— Task objective —
Please output each entry exactly as it appears.

START Data excerpts

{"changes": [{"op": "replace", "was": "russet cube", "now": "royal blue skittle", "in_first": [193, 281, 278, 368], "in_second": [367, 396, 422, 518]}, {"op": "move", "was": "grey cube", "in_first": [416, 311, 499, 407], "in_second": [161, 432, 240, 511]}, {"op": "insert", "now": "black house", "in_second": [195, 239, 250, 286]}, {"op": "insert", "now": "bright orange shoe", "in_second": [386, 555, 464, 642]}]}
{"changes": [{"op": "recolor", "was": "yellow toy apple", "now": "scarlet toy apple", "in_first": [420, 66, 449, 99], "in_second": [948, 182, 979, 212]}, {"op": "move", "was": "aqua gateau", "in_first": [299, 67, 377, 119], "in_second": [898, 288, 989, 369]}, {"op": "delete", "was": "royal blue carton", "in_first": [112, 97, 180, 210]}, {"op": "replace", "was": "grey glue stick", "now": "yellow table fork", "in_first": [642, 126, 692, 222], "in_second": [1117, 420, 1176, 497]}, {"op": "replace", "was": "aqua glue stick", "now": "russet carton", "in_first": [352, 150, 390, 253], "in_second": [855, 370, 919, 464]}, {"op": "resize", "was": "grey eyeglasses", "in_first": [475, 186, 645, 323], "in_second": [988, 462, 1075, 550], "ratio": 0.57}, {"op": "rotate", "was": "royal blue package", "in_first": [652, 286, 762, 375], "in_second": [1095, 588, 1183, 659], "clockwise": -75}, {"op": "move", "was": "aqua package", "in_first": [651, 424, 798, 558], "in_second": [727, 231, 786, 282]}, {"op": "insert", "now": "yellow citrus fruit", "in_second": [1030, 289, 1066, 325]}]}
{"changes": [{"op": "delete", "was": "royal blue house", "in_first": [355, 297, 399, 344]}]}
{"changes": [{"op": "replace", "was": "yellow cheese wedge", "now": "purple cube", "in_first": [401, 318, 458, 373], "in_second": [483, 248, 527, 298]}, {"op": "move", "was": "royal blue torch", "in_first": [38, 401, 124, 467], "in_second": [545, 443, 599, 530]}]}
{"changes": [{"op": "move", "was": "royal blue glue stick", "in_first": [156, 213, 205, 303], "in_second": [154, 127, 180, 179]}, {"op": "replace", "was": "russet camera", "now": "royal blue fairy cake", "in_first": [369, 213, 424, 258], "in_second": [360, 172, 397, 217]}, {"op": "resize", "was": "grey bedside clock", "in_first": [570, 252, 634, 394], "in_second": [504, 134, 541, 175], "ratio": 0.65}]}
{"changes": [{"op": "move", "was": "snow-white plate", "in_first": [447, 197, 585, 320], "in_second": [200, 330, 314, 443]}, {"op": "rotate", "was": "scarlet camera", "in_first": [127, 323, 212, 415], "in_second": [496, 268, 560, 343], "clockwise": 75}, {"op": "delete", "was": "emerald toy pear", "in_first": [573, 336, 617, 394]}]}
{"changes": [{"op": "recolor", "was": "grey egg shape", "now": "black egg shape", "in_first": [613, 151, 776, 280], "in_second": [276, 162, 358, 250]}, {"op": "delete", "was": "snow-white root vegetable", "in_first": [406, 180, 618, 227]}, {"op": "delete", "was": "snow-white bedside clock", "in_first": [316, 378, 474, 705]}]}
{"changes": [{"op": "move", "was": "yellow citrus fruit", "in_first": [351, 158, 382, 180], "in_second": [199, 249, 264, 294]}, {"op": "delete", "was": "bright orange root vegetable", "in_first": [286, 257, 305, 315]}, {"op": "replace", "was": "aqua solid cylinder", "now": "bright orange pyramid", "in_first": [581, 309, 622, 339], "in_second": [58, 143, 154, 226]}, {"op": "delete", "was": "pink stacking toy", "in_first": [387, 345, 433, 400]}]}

END Data excerpts

— Response area —
{"changes": [{"op": "replace", "was": "russet cube", "now": "royal blue skittle", "in_first": [193, 281, 278, 368], "in_second": [367, 396, 422, 518]}, {"op": "move", "was": "grey cube", "in_first": [416, 311, 499, 407], "in_second": [161, 432, 240, 511]}, {"op": "insert", "now": "black house", "in_second": [195, 239, 250, 286]}, {"op": "insert", "now": "bright orange shoe", "in_second": [386, 555, 464, 642]}]}
{"changes": [{"op": "recolor", "was": "yellow toy apple", "now": "scarlet toy apple", "in_first": [420, 66, 449, 99], "in_second": [948, 182, 979, 212]}, {"op": "move", "was": "aqua gateau", "in_first": [299, 67, 377, 119], "in_second": [898, 288, 989, 369]}, {"op": "delete", "was": "royal blue carton", "in_first": [112, 97, 180, 210]}, {"op": "replace", "was": "grey glue stick", "now": "yellow table fork", "in_first": [642, 126, 692, 222], "in_second": [1117, 420, 1176, 497]}, {"op": "replace", "was": "aqua glue stick", "now": "russet carton", "in_first": [352, 150, 390, 253], "in_second": [855, 370, 919, 464]}, {"op": "resize", "was": "grey eyeglasses", "in_first": [475, 186, 645, 323], "in_second": [988, 462, 1075, 550], "ratio": 0.57}, {"op": "rotate", "was": "royal blue package", "in_first": [652, 286, 762, 375], "in_second": [1095, 588, 1183, 659], "clockwise": -75}, {"op": "move", "was": "aqua package", "in_first": [651, 424, 798, 558], "in_second": [727, 231, 786, 282]}, {"op": "insert", "now": "yellow citrus fruit", "in_second": [1030, 289, 1066, 325]}]}
{"changes": [{"op": "delete", "was": "royal blue house", "in_first": [355, 297, 399, 344]}]}
{"changes": [{"op": "replace", "was": "yellow cheese wedge", "now": "purple cube", "in_first": [401, 318, 458, 373], "in_second": [483, 248, 527, 298]}, {"op": "move", "was": "royal blue torch", "in_first": [38, 401, 124, 467], "in_second": [545, 443, 599, 530]}]}
{"changes": [{"op": "move", "was": "royal blue glue stick", "in_first": [156, 213, 205, 303], "in_second": [154, 127, 180, 179]}, {"op": "replace", "was": "russet camera", "now": "royal blue fairy cake", "in_first": [369, 213, 424, 258], "in_second": [360, 172, 397, 217]}, {"op": "resize", "was": "grey bedside clock", "in_first": [570, 252, 634, 394], "in_second": [504, 134, 541, 175], "ratio": 0.65}]}
{"changes": [{"op": "move", "was": "snow-white plate", "in_first": [447, 197, 585, 320], "in_second": [200, 330, 314, 443]}, {"op": "rotate", "was": "scarlet camera", "in_first": [127, 323, 212, 415], "in_second": [496, 268, 560, 343], "clockwise": 75}, {"op": "delete", "was": "emerald toy pear", "in_first": [573, 336, 617, 394]}]}
{"changes": [{"op": "recolor", "was": "grey egg shape", "now": "black egg shape", "in_first": [613, 151, 776, 280], "in_second": [276, 162, 358, 250]}, {"op": "delete", "was": "snow-white root vegetable", "in_first": [406, 180, 618, 227]}, {"op": "delete", "was": "snow-white bedside clock", "in_first": [316, 378, 474, 705]}]}
{"changes": [{"op": "move", "was": "yellow citrus fruit", "in_first": [351, 158, 382, 180], "in_second": [199, 249, 264, 294]}, {"op": "delete", "was": "bright orange root vegetable", "in_first": [286, 257, 305, 315]}, {"op": "replace", "was": "aqua solid cylinder", "now": "bright orange pyramid", "in_first": [581, 309, 622, 339], "in_second": [58, 143, 154, 226]}, {"op": "delete", "was": "pink stacking toy", "in_first": [387, 345, 433, 400]}]}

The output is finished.